BRIEF:
Nothing but the text belongs in the answer: the listing below, copied exactly, without pictures.

DATA EXCERPTS:
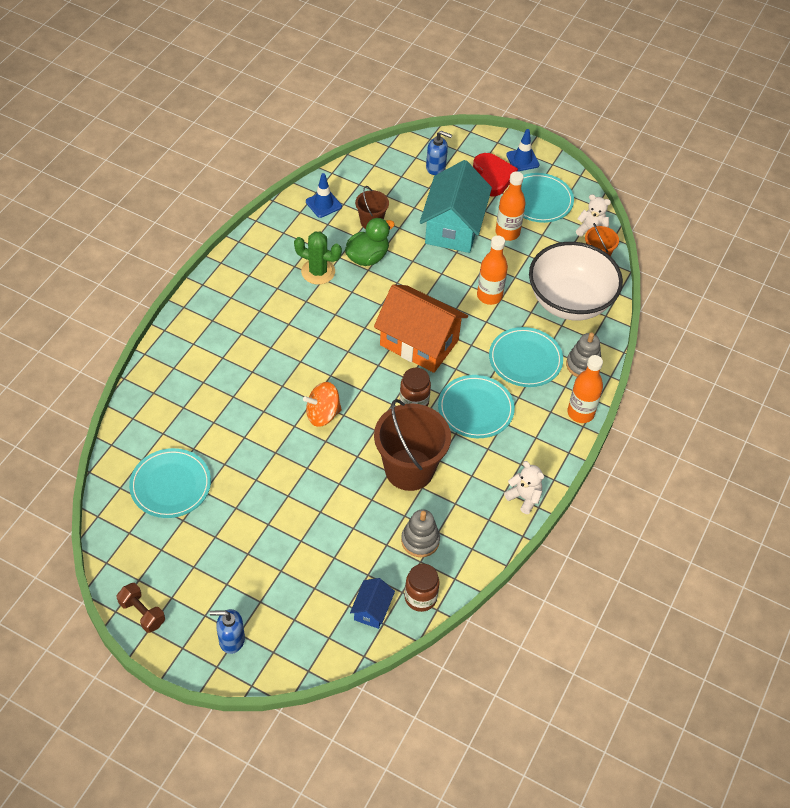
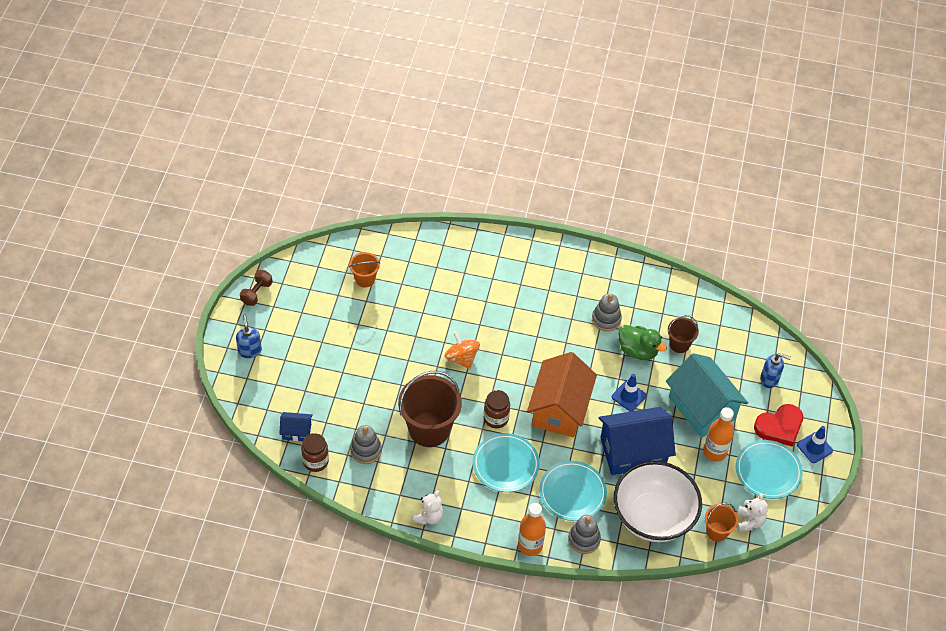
camera: 75 degrees right, 0 degrees up
(170, 485) = (365, 279): turquoise plate -> orange bucket
(318, 272) = (606, 319): green cactus -> grey stacking toy
(323, 204) = (684, 305): blue traffic cone -> blue traffic cone (629, 396)
(436, 167) = (769, 379): blue soap dispenser -> blue soap dispenser turned 75 degrees counterclockwise
(453, 227) = (702, 408): turquoise house -> turquoise house turned 60 degrees clockwise
(489, 296) = (633, 451): orange bottle -> blue house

WRITTEN RESPONSE:
camera: 75 degrees right, 0 degrees up
(170, 485) = (365, 279): turquoise plate -> orange bucket
(318, 272) = (606, 319): green cactus -> grey stacking toy
(323, 204) = (684, 305): blue traffic cone -> blue traffic cone (629, 396)
(436, 167) = (769, 379): blue soap dispenser -> blue soap dispenser turned 75 degrees counterclockwise
(453, 227) = (702, 408): turquoise house -> turquoise house turned 60 degrees clockwise
(489, 296) = (633, 451): orange bottle -> blue house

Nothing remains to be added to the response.